▼

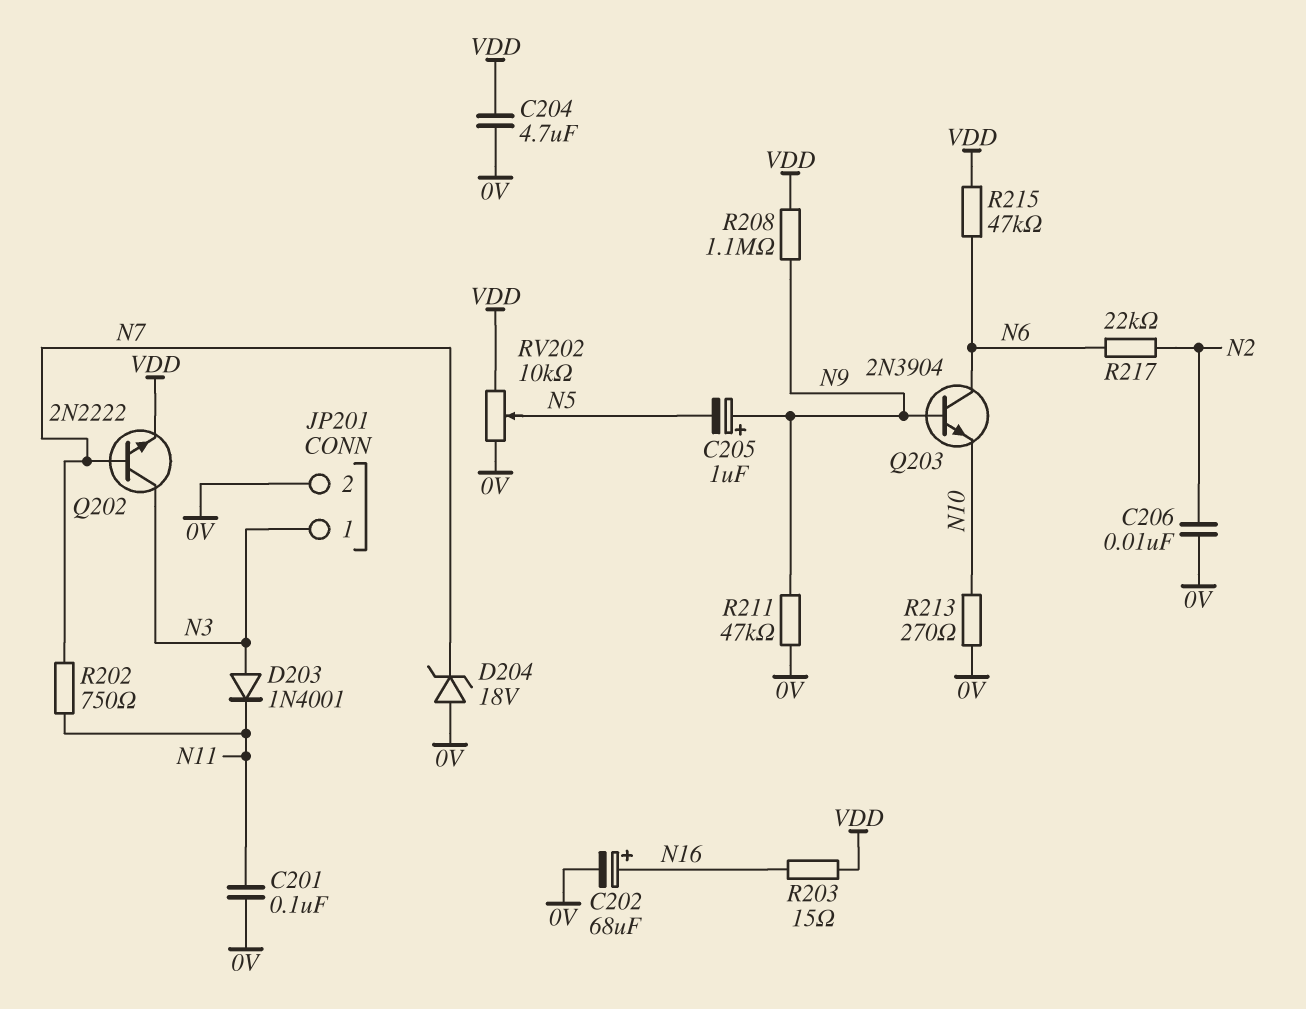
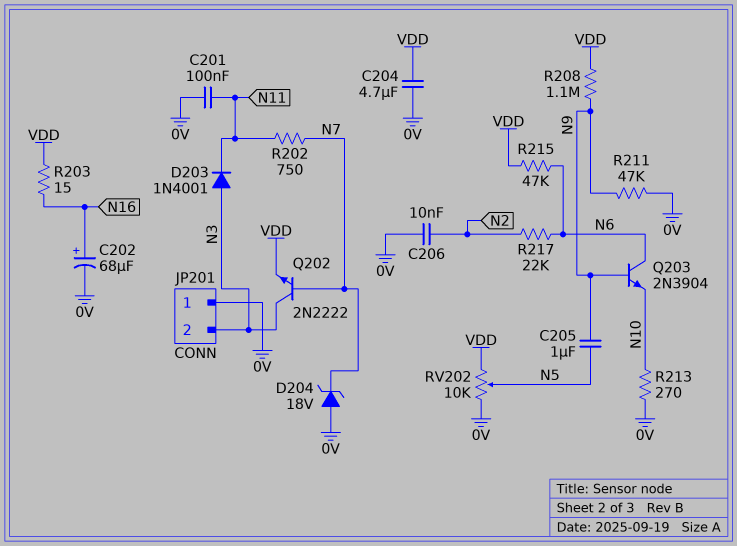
C205: 1uF (plus N9, minus N5) -> 1uF (N5, N9)
JP201 pin 1: N3 -> 0V
JP201 pin 2: 0V -> N3

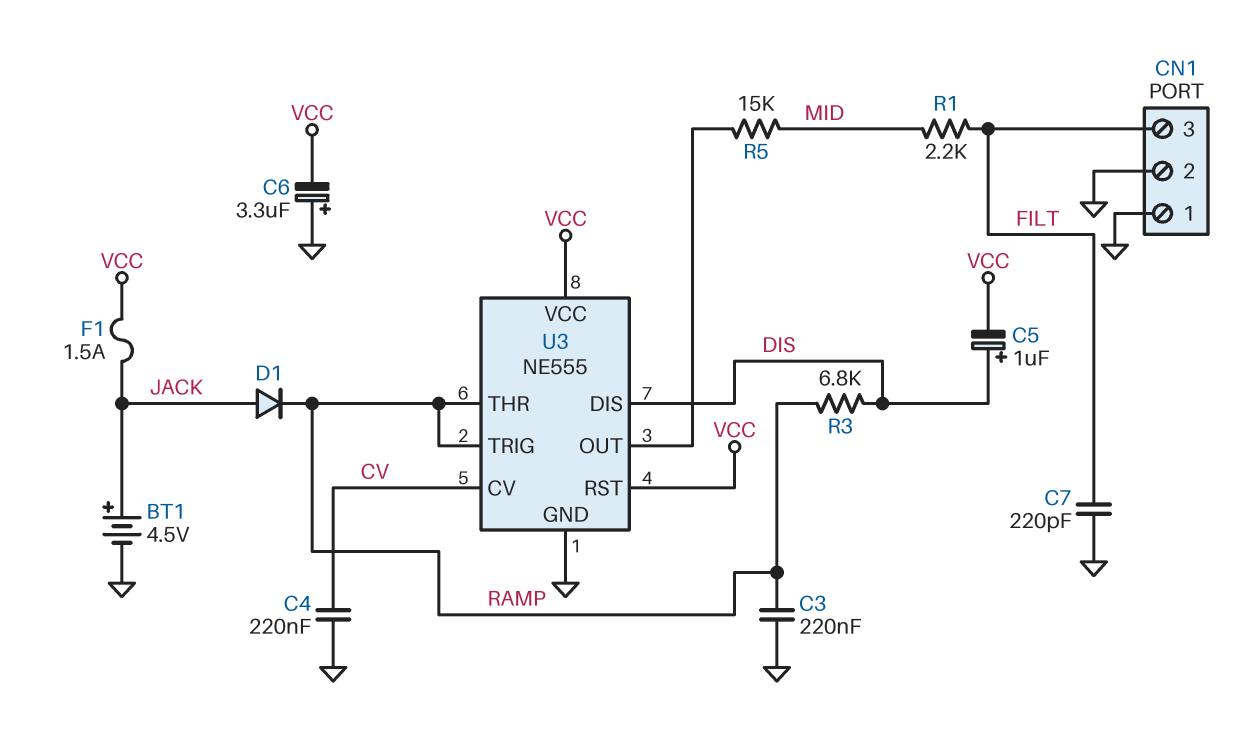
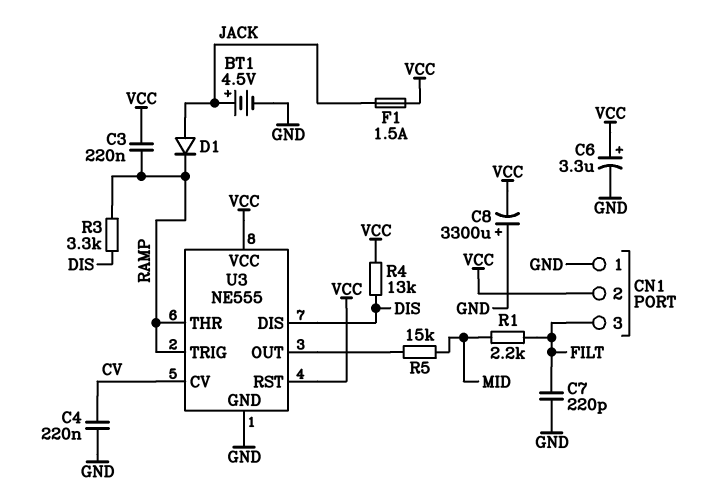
C3: 220nF (GND, RAMP) -> 220nF (RAMP, VCC)
C5: 1uF (plus DIS, minus VCC) -> none
C6: 3.3uF (plus GND, minus VCC) -> 3.3uF (plus VCC, minus GND)
C8: none -> 3300uF (plus GND, minus VCC)
CN1 pin 2: GND -> VCC
R3: 6.8k (DIS, RAMP) -> 3.3k (DIS, RAMP)
R4: none -> 13k (DIS, VCC)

▲

Hand back exactly the lines from the one with "JP201 pin 2: 0V -> N3" through the last line of the data above, both ends included, with every picture left out.

JP201 pin 2: 0V -> N3

C3: 220nF (GND, RAMP) -> 220nF (RAMP, VCC)
C5: 1uF (plus DIS, minus VCC) -> none
C6: 3.3uF (plus GND, minus VCC) -> 3.3uF (plus VCC, minus GND)
C8: none -> 3300uF (plus GND, minus VCC)
CN1 pin 2: GND -> VCC
R3: 6.8k (DIS, RAMP) -> 3.3k (DIS, RAMP)
R4: none -> 13k (DIS, VCC)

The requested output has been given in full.